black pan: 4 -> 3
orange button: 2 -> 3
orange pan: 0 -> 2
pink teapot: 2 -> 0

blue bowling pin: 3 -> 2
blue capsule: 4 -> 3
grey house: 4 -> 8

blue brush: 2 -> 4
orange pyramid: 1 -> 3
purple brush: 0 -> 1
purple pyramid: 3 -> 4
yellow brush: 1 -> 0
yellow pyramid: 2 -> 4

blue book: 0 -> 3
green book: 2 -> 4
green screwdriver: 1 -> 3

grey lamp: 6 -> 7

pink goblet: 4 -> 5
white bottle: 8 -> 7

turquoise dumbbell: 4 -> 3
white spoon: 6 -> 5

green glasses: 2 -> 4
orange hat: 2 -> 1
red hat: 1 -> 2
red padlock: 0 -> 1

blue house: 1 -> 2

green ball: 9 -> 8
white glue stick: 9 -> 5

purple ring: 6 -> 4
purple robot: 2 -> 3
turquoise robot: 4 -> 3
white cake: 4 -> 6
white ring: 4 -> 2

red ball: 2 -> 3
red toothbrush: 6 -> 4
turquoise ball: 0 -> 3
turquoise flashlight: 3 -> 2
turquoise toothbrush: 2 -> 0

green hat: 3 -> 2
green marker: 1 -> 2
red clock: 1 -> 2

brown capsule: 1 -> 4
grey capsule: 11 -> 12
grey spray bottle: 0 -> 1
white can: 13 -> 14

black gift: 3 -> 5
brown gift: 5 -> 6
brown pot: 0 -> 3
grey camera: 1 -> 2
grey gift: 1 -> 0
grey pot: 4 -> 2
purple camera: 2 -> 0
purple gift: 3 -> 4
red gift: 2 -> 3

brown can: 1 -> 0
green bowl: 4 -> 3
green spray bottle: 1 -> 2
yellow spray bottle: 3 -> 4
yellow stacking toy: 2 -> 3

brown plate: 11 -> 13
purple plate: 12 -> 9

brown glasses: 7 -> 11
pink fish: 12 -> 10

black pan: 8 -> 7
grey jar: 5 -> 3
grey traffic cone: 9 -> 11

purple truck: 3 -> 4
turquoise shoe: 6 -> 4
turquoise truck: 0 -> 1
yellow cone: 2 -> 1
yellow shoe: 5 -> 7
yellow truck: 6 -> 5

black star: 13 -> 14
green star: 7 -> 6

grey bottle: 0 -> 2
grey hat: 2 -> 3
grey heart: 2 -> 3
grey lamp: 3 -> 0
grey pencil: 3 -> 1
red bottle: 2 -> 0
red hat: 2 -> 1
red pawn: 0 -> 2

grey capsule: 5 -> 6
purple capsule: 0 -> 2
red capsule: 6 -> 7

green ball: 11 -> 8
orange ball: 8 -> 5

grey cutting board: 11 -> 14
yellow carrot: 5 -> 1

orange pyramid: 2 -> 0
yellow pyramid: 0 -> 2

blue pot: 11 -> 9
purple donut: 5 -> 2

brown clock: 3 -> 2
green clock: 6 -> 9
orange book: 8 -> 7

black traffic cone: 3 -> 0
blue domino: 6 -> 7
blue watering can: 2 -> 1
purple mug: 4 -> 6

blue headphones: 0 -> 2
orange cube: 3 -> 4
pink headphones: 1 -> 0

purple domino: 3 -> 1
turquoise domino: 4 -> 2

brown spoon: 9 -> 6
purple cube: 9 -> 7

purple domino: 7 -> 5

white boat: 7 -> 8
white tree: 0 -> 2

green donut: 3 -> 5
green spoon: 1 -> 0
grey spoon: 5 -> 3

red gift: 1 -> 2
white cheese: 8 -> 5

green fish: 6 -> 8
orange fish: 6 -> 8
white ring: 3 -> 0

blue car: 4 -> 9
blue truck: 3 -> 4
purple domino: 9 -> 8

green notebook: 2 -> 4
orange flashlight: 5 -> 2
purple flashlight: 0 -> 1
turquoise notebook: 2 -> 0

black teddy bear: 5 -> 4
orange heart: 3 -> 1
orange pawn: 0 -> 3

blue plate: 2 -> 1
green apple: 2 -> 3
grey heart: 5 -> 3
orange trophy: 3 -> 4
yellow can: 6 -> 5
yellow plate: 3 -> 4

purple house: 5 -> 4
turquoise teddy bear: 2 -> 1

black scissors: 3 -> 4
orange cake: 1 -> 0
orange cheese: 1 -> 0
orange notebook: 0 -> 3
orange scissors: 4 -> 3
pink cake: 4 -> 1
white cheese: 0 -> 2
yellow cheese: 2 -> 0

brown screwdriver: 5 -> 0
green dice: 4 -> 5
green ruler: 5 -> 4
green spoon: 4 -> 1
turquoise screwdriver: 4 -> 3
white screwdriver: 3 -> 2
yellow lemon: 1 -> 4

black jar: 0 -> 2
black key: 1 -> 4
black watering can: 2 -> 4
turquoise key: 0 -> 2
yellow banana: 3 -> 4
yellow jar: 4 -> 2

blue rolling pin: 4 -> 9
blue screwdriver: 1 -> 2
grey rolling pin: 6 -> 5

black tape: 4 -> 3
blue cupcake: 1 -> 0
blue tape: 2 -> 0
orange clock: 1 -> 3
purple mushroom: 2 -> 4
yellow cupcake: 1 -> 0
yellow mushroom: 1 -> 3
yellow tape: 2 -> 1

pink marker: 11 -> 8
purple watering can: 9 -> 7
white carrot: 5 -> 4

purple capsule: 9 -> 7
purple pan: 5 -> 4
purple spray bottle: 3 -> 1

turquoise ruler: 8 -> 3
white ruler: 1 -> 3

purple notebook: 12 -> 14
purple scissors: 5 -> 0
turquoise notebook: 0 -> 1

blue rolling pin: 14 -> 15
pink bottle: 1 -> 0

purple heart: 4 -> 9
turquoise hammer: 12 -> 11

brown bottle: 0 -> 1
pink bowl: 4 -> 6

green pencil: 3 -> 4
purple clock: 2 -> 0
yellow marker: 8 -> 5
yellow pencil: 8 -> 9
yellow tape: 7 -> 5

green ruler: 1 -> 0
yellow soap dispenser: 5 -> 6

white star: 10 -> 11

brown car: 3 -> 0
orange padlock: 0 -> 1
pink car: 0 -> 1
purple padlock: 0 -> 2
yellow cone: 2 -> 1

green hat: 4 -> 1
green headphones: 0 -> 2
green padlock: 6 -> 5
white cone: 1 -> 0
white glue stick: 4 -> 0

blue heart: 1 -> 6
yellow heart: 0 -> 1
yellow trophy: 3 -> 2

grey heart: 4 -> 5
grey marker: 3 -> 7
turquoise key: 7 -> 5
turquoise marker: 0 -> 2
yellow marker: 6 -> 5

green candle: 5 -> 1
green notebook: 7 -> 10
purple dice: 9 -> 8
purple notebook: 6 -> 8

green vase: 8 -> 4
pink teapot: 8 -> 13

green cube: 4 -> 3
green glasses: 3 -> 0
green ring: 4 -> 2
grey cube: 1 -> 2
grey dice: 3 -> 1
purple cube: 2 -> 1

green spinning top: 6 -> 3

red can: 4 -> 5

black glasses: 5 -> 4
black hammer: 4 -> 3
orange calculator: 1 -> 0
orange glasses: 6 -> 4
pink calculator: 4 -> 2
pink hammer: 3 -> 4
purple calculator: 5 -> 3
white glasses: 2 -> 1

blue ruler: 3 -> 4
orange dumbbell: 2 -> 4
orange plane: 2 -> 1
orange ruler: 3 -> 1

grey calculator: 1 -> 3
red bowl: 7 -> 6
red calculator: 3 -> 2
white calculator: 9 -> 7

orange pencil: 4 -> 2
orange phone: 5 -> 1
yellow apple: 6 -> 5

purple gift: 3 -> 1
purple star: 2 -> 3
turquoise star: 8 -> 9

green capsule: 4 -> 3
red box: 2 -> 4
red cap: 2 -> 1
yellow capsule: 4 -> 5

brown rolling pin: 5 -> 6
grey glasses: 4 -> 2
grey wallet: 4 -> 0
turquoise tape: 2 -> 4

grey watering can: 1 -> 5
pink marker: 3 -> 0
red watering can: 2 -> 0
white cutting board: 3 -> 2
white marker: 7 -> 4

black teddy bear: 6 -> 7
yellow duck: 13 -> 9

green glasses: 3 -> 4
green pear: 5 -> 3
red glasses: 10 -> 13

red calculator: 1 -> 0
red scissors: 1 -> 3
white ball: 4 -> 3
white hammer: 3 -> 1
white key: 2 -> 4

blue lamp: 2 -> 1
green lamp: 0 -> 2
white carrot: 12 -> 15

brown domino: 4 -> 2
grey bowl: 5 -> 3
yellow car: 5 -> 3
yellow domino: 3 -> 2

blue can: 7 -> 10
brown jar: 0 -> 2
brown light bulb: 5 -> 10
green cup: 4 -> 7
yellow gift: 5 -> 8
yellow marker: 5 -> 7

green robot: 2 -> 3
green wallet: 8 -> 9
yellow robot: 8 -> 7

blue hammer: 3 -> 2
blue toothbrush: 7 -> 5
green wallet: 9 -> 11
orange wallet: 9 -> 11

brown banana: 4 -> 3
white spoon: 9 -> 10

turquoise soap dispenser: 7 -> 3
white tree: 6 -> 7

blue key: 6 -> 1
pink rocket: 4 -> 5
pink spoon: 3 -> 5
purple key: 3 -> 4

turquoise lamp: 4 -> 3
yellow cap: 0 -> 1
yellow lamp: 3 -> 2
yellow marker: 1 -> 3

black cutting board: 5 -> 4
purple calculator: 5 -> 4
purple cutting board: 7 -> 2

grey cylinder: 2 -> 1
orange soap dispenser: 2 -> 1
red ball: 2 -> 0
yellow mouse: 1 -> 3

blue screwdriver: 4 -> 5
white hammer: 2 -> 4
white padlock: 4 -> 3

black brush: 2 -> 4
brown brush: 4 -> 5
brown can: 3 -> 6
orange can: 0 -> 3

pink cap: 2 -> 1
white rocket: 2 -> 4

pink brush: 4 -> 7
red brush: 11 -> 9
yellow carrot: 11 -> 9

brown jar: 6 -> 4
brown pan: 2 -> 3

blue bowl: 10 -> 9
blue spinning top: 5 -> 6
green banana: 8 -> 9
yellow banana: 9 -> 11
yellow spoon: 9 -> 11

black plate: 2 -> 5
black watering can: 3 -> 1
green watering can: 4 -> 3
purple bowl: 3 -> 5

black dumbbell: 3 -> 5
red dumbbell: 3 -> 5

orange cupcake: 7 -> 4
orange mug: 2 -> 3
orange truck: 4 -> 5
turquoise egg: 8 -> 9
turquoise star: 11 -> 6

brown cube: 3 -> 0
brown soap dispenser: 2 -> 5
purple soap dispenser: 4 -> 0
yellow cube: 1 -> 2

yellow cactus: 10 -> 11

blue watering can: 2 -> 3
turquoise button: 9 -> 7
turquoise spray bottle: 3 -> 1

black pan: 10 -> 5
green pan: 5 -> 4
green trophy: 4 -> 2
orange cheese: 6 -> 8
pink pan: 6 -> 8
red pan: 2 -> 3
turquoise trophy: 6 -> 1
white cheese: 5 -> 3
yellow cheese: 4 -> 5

================================

PROMPT: Would you please copy, word for word, everything above from the line containing "pink bowl: 4 -> 6" down to the line containing "white glue stick: 4 -> 0", those two lines included?

EXPECTED ANSWER:
pink bowl: 4 -> 6

green pencil: 3 -> 4
purple clock: 2 -> 0
yellow marker: 8 -> 5
yellow pencil: 8 -> 9
yellow tape: 7 -> 5

green ruler: 1 -> 0
yellow soap dispenser: 5 -> 6

white star: 10 -> 11

brown car: 3 -> 0
orange padlock: 0 -> 1
pink car: 0 -> 1
purple padlock: 0 -> 2
yellow cone: 2 -> 1

green hat: 4 -> 1
green headphones: 0 -> 2
green padlock: 6 -> 5
white cone: 1 -> 0
white glue stick: 4 -> 0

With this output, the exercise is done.